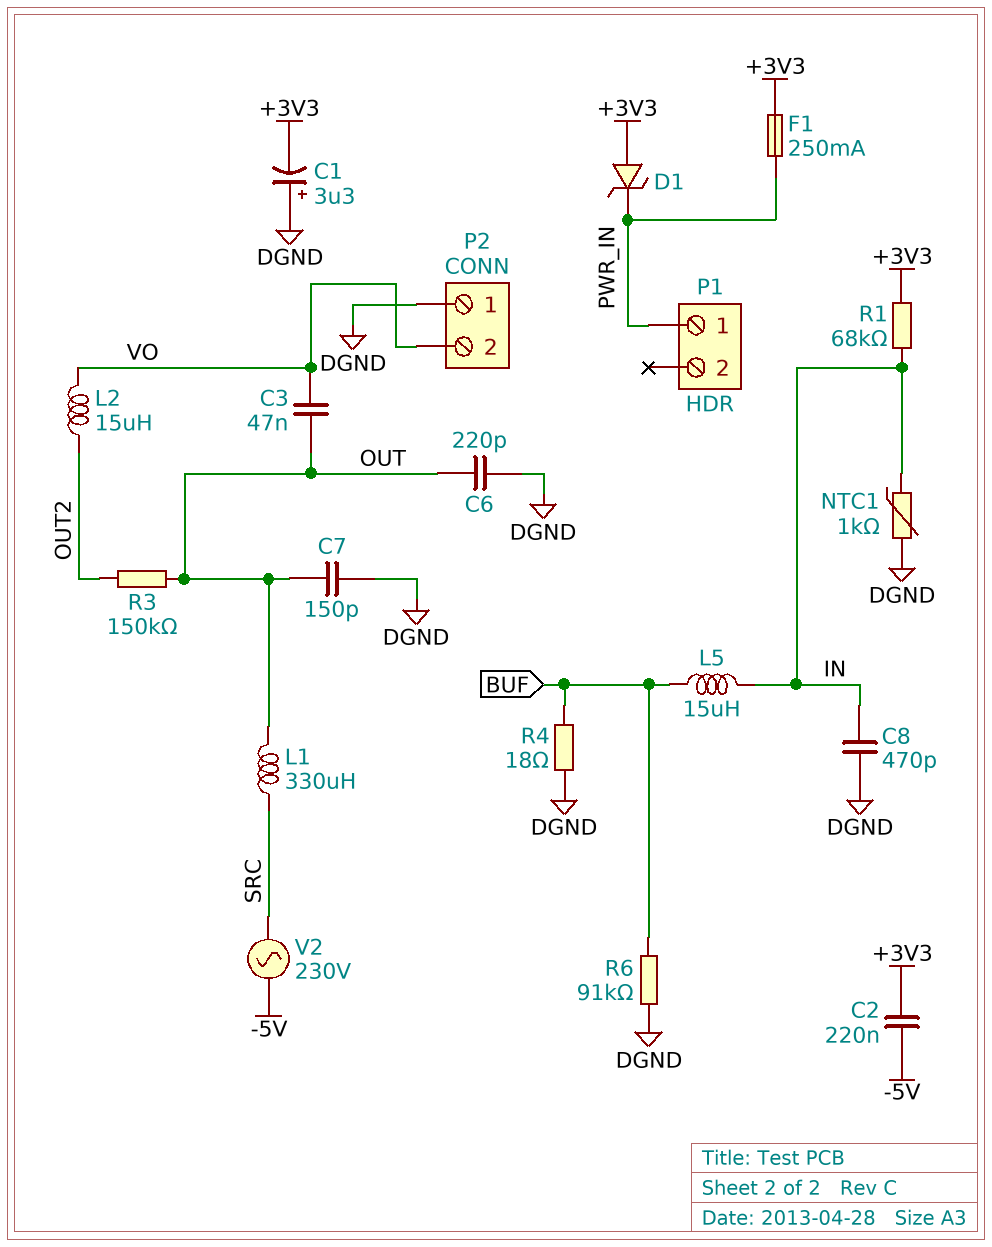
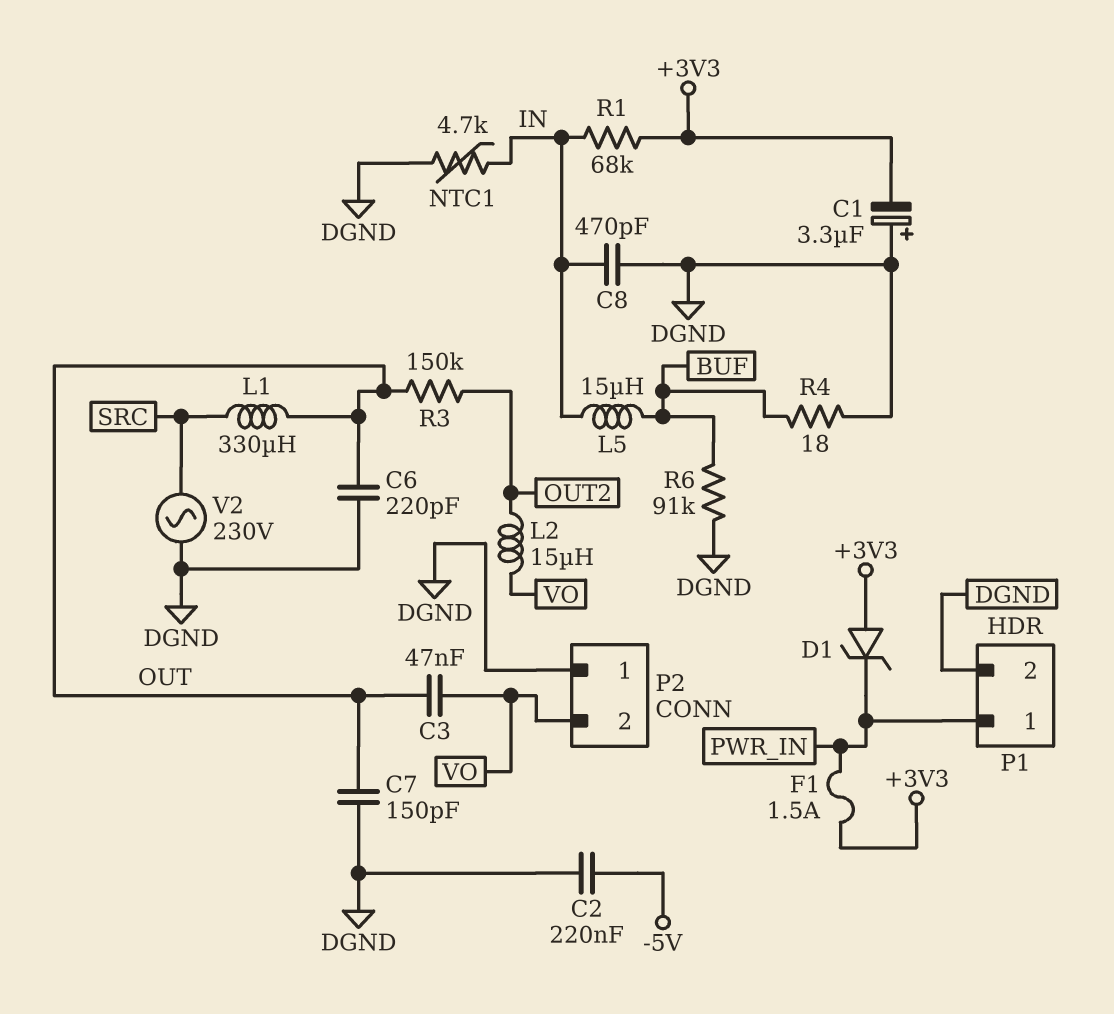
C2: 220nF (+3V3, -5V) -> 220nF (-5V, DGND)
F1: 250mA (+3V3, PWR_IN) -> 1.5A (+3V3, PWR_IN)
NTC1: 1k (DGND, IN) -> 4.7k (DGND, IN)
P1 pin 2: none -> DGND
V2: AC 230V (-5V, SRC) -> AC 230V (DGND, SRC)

* * * *

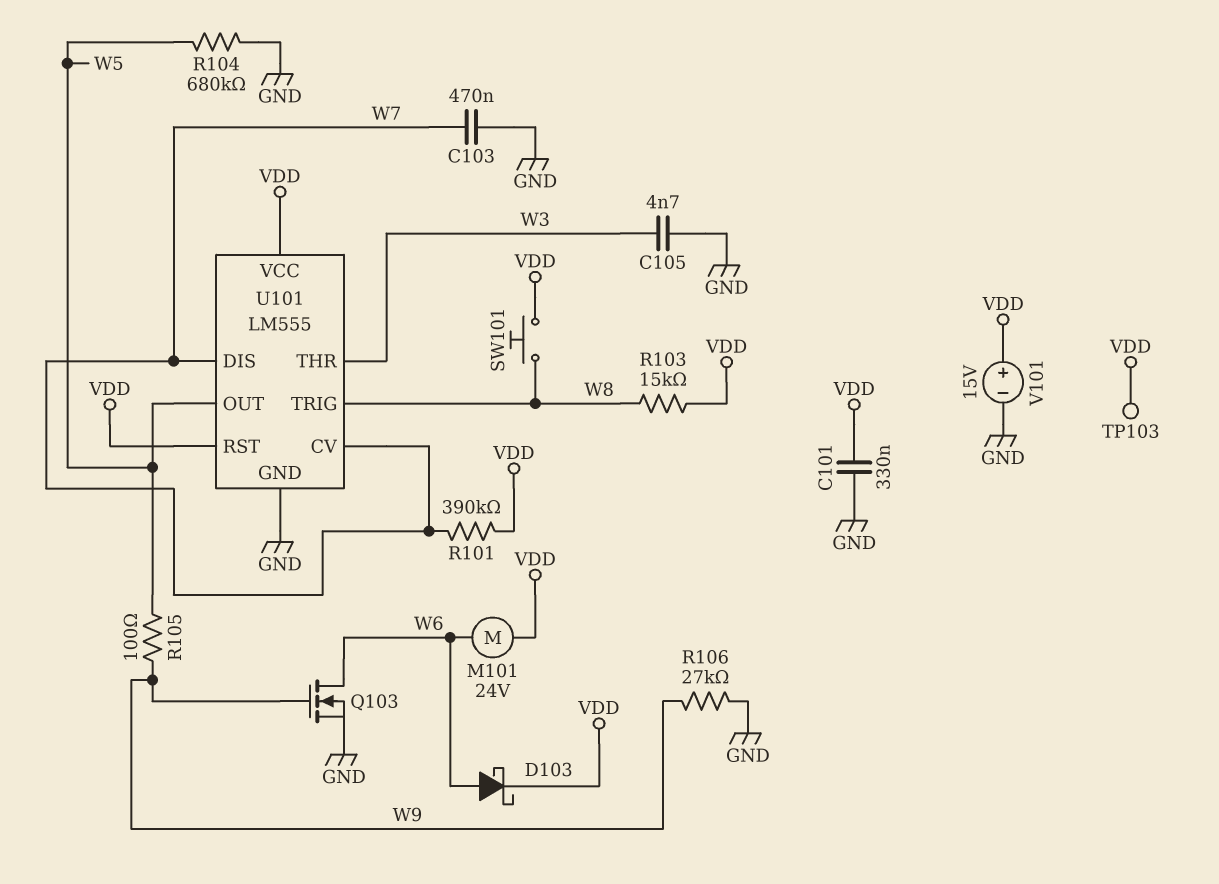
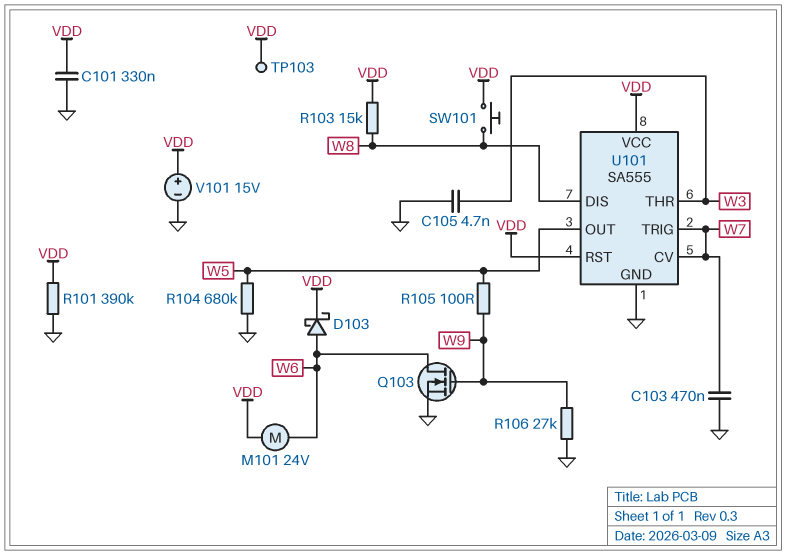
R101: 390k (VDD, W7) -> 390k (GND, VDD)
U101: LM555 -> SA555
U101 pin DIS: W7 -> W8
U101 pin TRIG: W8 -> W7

* * * *

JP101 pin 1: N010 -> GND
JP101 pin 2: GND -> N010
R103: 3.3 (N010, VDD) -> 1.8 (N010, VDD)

* * * *

Try it: Copy every line above that holds the word "DGND".

Answer section:
C2: 220nF (+3V3, -5V) -> 220nF (-5V, DGND)
NTC1: 1k (DGND, IN) -> 4.7k (DGND, IN)
P1 pin 2: none -> DGND
V2: AC 230V (-5V, SRC) -> AC 230V (DGND, SRC)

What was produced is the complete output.